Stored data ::
────────────────
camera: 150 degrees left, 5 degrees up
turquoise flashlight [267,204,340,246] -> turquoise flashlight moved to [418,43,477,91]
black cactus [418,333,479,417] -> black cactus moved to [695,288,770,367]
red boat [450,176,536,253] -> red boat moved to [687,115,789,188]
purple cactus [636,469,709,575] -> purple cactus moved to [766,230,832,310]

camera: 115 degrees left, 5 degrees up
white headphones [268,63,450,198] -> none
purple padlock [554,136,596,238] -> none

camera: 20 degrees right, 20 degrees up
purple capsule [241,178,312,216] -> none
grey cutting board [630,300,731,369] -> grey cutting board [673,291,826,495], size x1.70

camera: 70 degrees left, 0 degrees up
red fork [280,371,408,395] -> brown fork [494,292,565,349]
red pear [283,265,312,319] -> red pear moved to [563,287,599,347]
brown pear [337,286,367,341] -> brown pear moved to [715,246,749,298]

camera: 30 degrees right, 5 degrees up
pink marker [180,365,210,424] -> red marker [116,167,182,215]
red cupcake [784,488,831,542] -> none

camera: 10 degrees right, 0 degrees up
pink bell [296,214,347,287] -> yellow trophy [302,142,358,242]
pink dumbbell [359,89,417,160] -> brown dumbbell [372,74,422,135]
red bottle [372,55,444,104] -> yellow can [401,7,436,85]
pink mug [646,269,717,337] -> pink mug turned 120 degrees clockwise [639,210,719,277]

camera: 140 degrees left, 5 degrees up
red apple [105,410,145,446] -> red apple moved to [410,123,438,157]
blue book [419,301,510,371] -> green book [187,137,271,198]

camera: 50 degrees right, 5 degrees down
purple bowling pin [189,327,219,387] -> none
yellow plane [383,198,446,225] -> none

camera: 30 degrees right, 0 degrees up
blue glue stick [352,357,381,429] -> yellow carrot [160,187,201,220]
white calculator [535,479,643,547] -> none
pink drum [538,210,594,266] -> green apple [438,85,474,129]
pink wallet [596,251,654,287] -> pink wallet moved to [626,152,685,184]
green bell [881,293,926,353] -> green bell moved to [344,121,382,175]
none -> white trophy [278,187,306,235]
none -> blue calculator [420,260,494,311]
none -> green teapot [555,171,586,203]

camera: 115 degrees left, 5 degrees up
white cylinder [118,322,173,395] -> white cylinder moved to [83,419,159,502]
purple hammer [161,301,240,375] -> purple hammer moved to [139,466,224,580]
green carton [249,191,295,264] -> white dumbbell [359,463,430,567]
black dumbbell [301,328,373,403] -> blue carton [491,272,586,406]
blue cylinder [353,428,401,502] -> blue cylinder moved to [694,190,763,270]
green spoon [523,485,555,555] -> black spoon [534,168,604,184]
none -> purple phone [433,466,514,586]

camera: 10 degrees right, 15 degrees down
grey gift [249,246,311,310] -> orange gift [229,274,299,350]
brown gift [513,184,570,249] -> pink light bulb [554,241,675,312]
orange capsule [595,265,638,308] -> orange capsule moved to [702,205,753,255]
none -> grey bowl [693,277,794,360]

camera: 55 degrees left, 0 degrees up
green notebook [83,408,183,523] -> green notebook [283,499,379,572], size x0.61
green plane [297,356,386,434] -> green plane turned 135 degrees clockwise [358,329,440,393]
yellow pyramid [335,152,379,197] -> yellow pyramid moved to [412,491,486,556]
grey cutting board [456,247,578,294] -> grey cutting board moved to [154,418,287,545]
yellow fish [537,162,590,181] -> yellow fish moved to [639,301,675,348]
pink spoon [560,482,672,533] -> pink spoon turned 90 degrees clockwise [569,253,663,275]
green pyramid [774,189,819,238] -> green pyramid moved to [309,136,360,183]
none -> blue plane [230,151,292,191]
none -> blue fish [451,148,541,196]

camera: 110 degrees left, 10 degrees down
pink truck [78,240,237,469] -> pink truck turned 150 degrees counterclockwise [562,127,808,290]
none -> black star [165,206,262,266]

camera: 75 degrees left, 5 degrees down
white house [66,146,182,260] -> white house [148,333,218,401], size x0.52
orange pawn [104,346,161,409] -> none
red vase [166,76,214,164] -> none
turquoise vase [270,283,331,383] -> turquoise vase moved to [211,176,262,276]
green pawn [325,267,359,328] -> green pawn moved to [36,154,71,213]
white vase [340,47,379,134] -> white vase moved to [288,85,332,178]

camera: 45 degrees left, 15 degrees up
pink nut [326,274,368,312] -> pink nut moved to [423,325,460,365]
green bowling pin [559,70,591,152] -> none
────────────────
The task ::
Lines holding the word "cylinder" are the answer; copy every one from the records above.

Result of the exercise ::
white cylinder [118,322,173,395] -> white cylinder moved to [83,419,159,502]
blue cylinder [353,428,401,502] -> blue cylinder moved to [694,190,763,270]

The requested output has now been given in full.